**Exercise details:**
Hunt through the lines below for the string "phone" and copy each one that has it.

Available records START

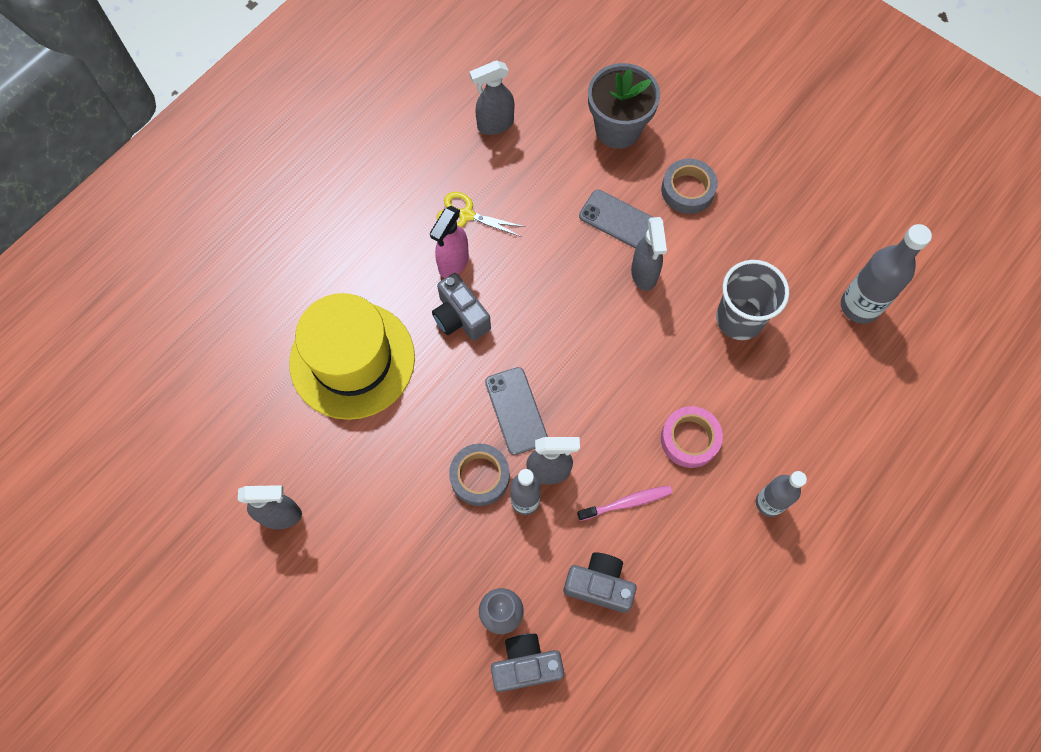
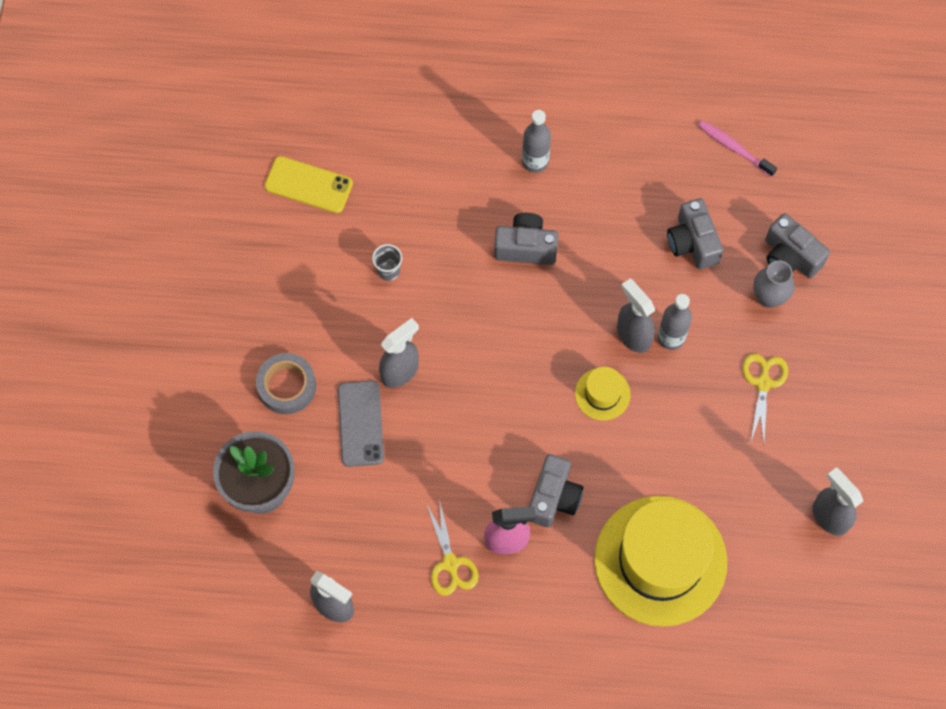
camera: 125 degrees left, 0 degrees up
(429, 549) = (763, 383): none -> yellow scissors
(480, 476) = (678, 385): grey tape -> none
(516, 411) = (602, 394): grey phone -> yellow hat
(627, 503) = (613, 262): pink toothbrush -> pink toothbrush (734, 148)
(690, 439) = (526, 247): pink tape -> grey camera
(739, 319) = (388, 270): grey cup -> grey cup, size x0.47
(859, 306) = (308, 185): grey bottle -> yellow phone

Available records END

**Answer to this exercise:**
(516, 411) = (602, 394): grey phone -> yellow hat
(859, 306) = (308, 185): grey bottle -> yellow phone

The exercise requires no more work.